Work request =
Please return exactly the line that contains "This is a 0.23" and every line after it, through the last line of the records below, with no pictures.

Stored items
+-------+

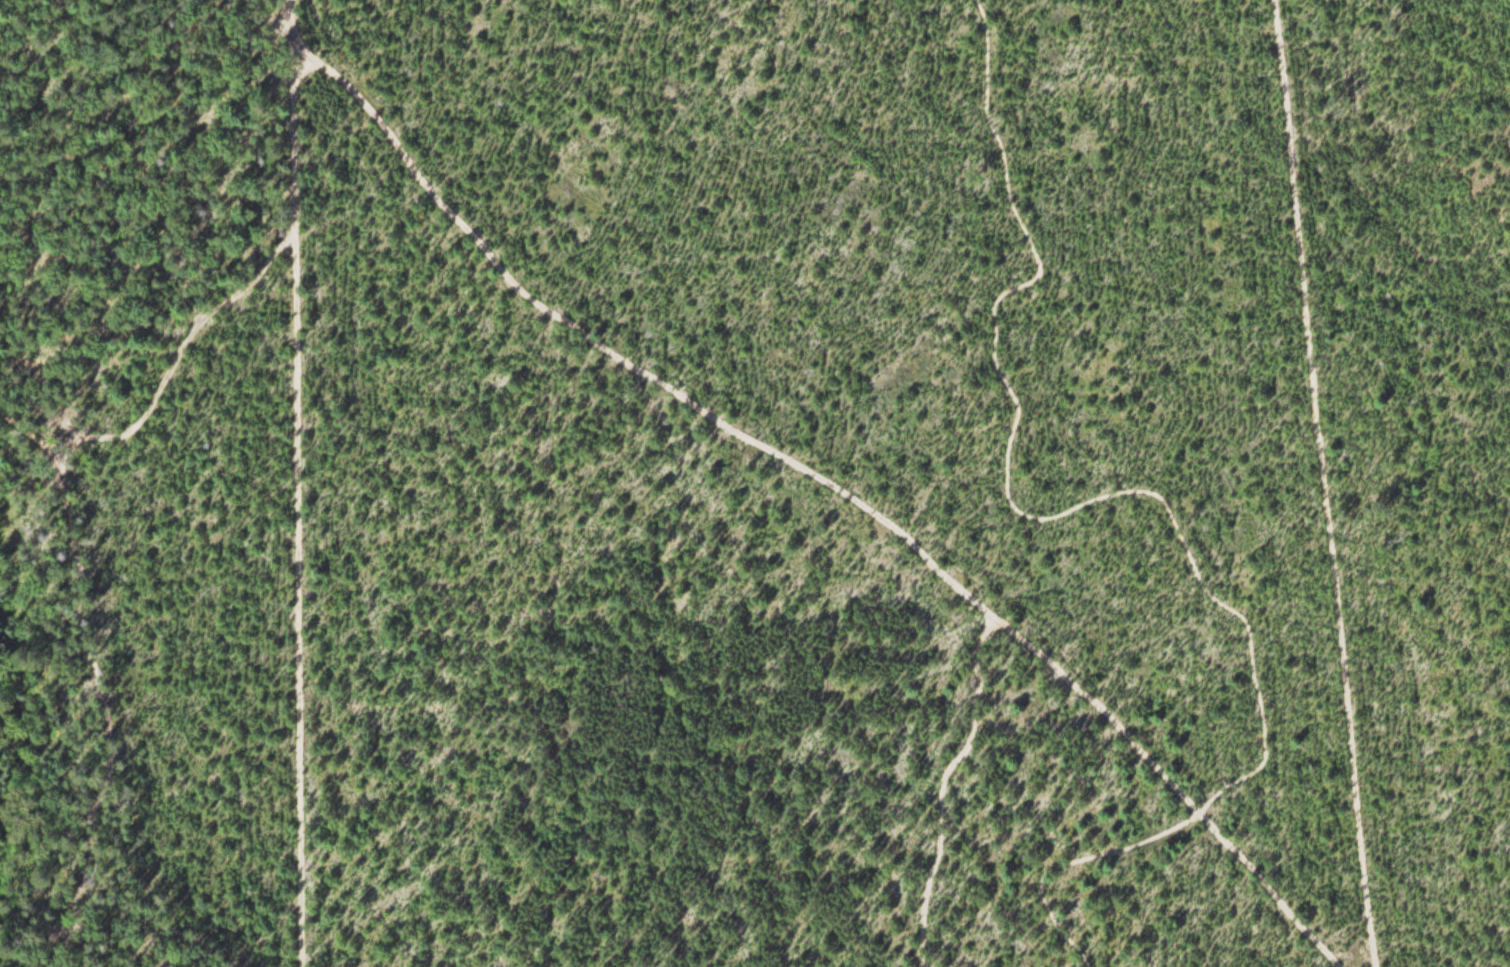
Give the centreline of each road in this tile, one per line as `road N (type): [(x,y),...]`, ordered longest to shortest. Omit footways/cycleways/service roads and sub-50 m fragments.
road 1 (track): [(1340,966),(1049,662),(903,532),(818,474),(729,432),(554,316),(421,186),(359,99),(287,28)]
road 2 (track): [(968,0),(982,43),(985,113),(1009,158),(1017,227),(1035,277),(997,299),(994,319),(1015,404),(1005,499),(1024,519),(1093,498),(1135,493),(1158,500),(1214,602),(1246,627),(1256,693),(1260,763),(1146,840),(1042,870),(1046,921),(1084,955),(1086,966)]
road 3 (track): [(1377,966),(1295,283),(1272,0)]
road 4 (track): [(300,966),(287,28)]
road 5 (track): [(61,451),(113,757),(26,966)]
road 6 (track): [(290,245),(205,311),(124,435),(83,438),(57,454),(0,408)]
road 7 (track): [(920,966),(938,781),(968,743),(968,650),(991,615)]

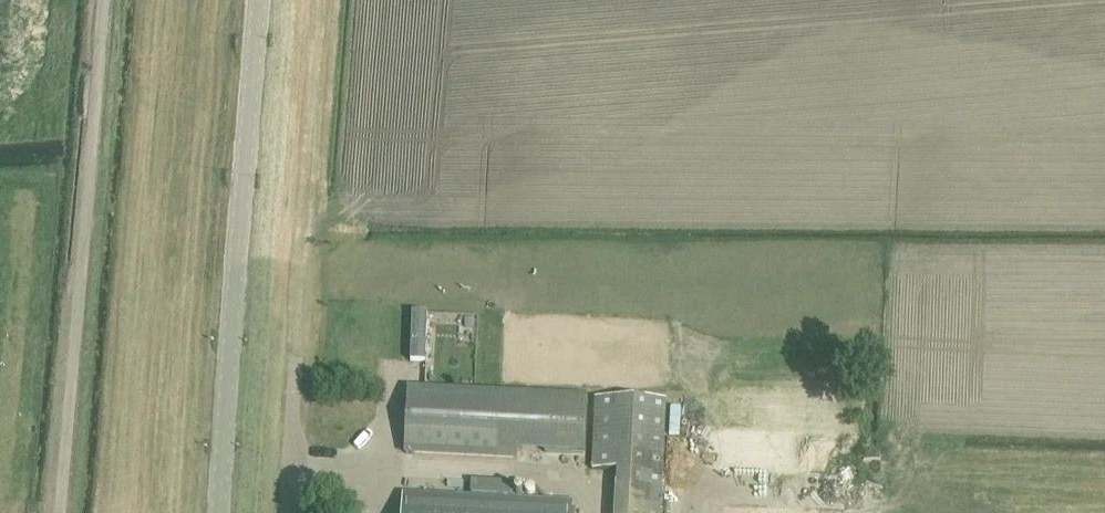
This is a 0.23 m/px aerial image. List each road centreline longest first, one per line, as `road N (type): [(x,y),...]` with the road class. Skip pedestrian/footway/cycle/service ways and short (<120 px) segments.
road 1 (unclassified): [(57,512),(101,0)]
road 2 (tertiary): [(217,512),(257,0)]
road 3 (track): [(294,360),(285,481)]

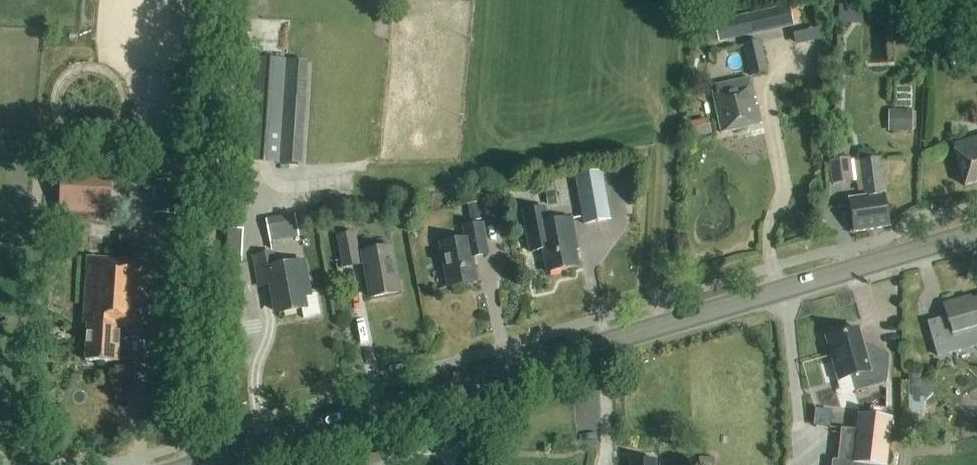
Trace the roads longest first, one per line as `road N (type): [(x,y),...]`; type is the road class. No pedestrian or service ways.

+-------+

Written answer =
This is a 0.23 m/px aerial image. List each road centreline longest first, one per line, as `road N (type): [(x,y),...]` with the road class. Skip pedestrian/footway/cycle/service ways and short (<120 px) segments.
road 1 (unclassified): [(57,512),(101,0)]
road 2 (tertiary): [(217,512),(257,0)]
road 3 (track): [(294,360),(285,481)]

Trace the roads longest first, one per line as `road N (type): [(x,y),...]`; type is the road class. No pedestrian or service ways.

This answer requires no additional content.